▶ TASK INSTRUCTIONS
Every line holding the string "board" should be copied out of the listing.
-- RECORD EXCERPTS follows --
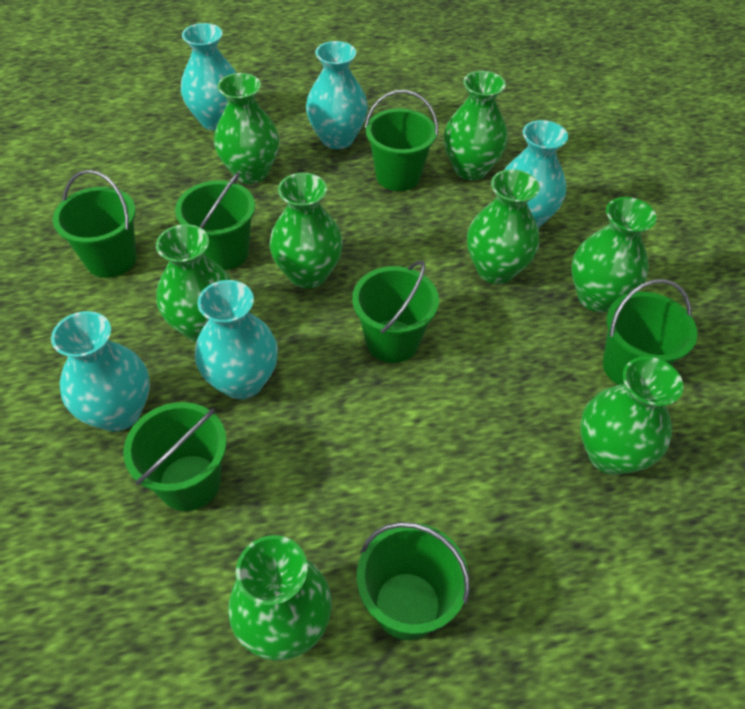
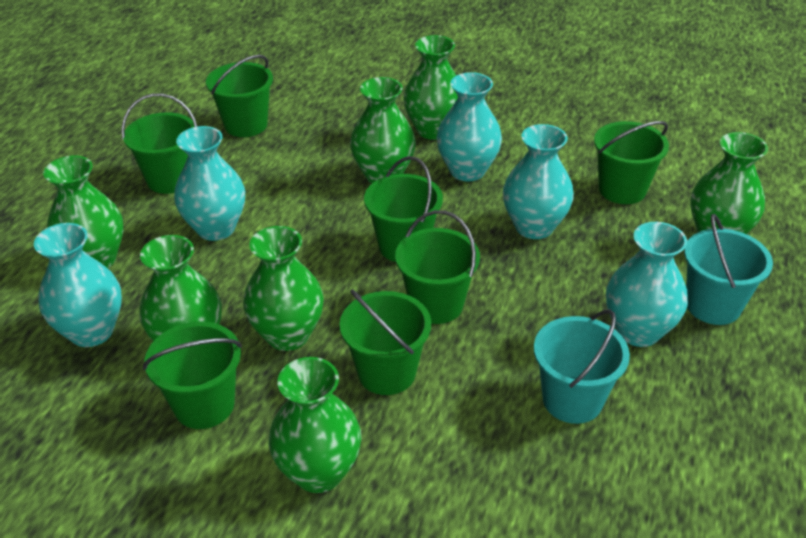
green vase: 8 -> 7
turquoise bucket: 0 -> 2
-- RECORD EXCERPTS concluded --
-- RECORD EXCERPTS follows --
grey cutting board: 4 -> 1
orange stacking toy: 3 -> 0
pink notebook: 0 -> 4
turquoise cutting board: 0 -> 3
-- RECORD EXCERPTS concluded --
-- RECORD EXCERPTS follows --
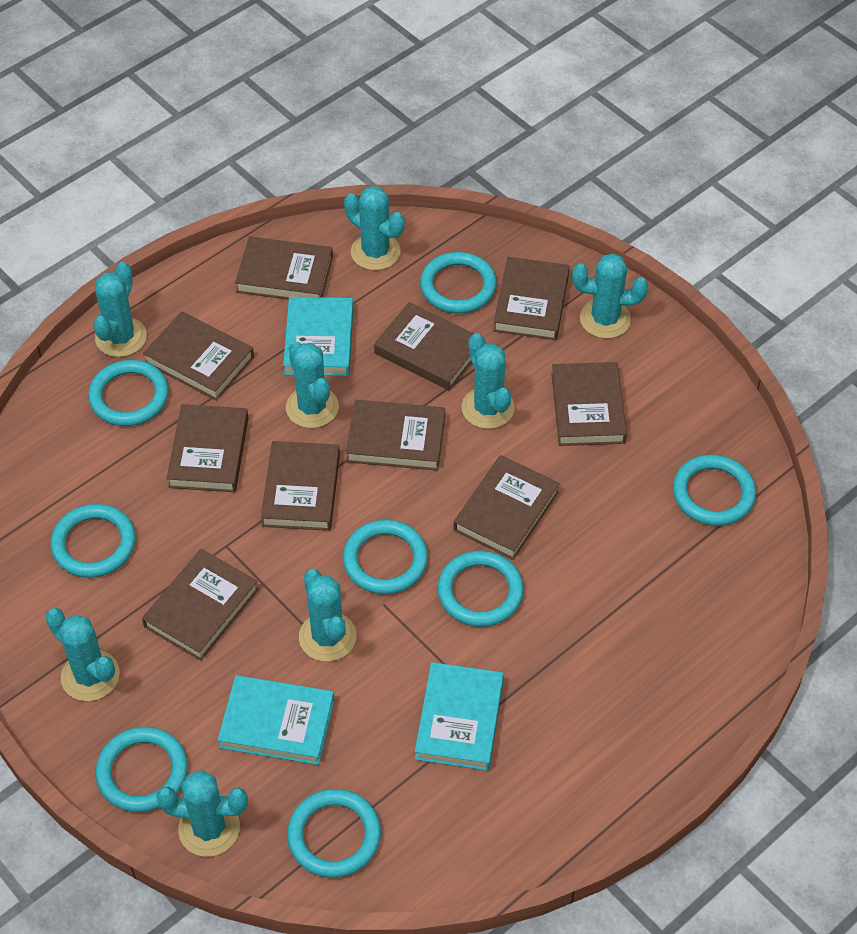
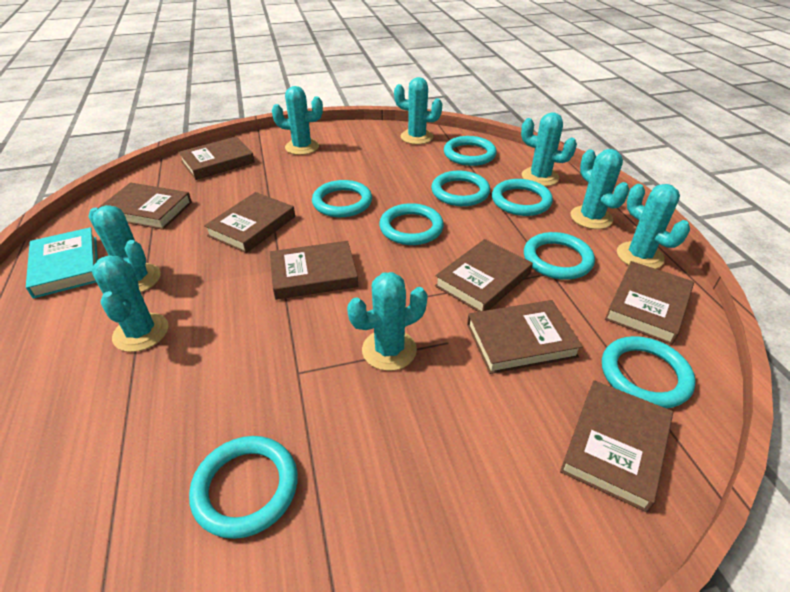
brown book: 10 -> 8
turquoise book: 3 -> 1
-- RECORD EXCERPTS concluded --
▶ OUTPUT OF THE TASK
grey cutting board: 4 -> 1
turquoise cutting board: 0 -> 3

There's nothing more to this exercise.